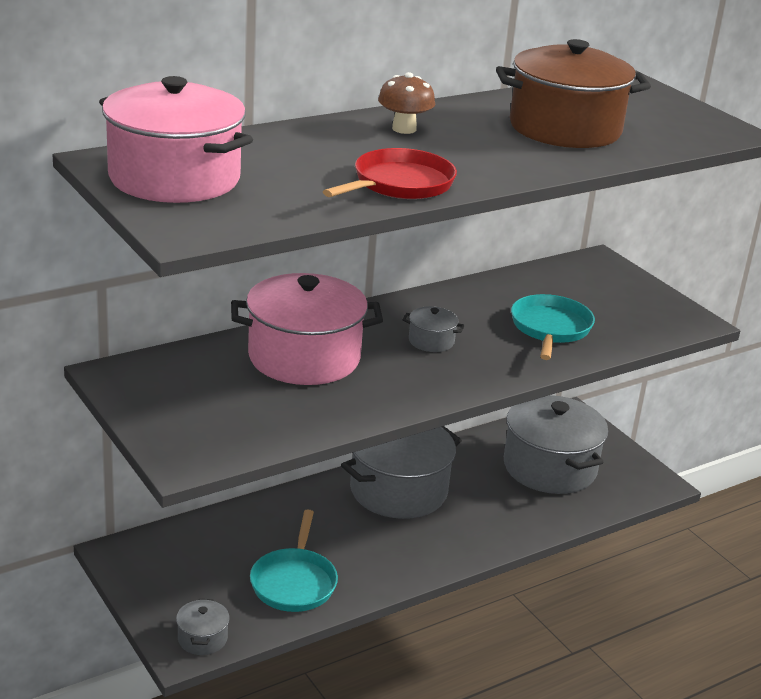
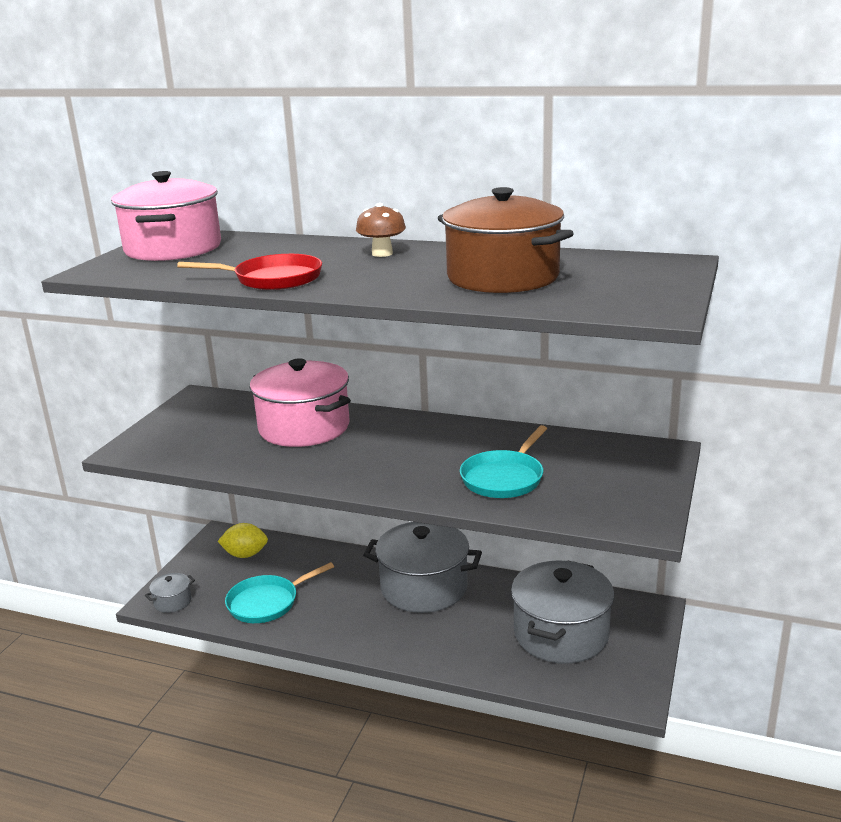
camera: 55 degrees right, 5 degrees down
grey pot [402,306,465,352] -> none
turquoise pan [511,294,595,360] -> turquoise pan turned 150 degrees clockwise [460,425,547,498]
none -> yellow lemon [218,523,268,558]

______________________________

WHAT YOU SHOULD DO:
Each line from the one containing "turquoise pan [511,294,595,360]" to the last line above must be returned exactly, and no line outside that range.

WRITTEN REPLY:
turquoise pan [511,294,595,360] -> turquoise pan turned 150 degrees clockwise [460,425,547,498]
none -> yellow lemon [218,523,268,558]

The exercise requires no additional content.